● Directions: Only the pictures are to be left out; set down the rest of the records exactly.

● Input:

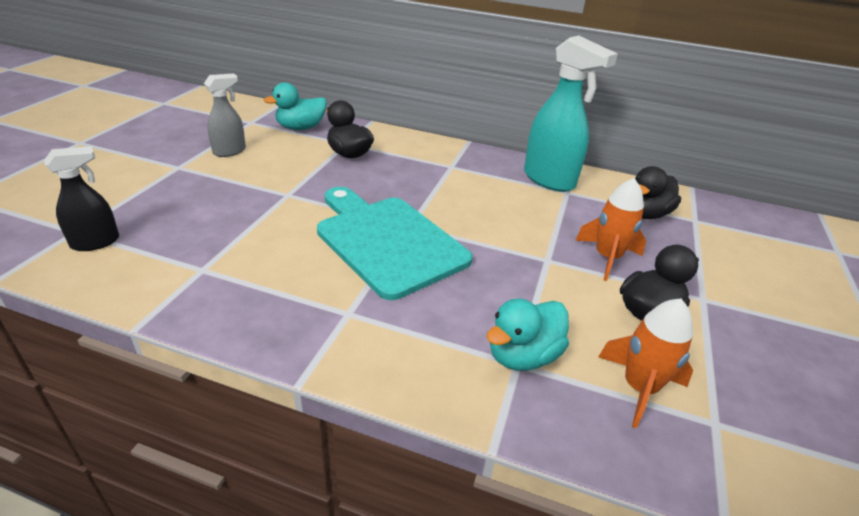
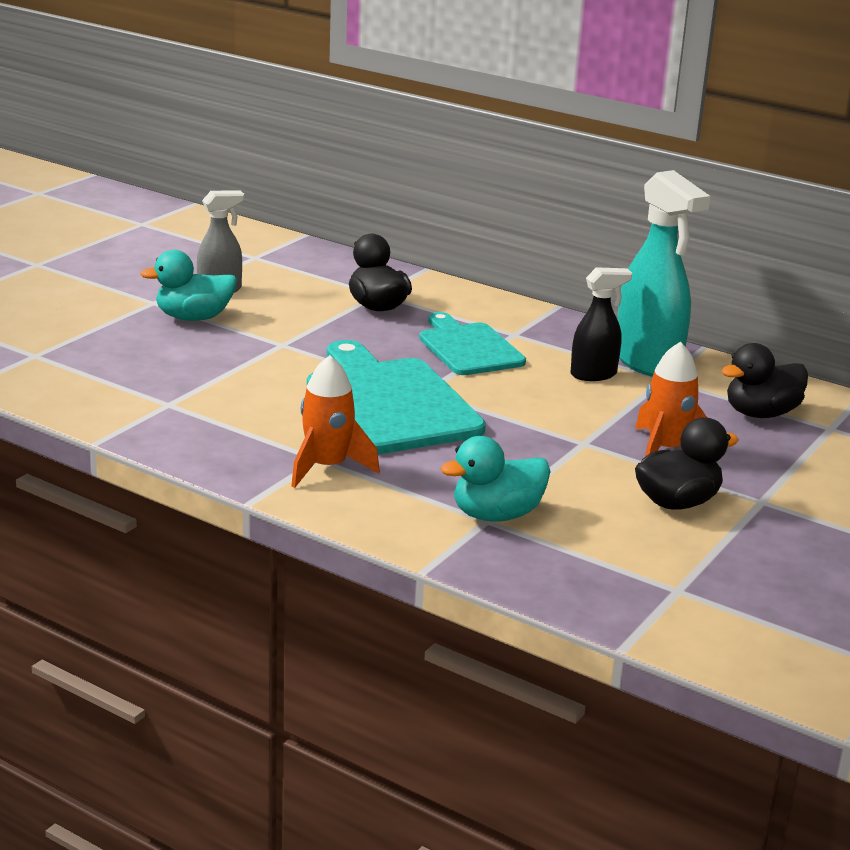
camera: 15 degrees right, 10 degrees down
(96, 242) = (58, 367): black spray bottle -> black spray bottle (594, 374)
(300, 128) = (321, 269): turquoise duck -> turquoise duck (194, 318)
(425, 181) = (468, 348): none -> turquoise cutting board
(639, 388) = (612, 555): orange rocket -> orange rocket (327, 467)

● Response area:
camera: 15 degrees right, 10 degrees down
(96, 242) = (58, 367): black spray bottle -> black spray bottle (594, 374)
(300, 128) = (321, 269): turquoise duck -> turquoise duck (194, 318)
(425, 181) = (468, 348): none -> turquoise cutting board
(639, 388) = (612, 555): orange rocket -> orange rocket (327, 467)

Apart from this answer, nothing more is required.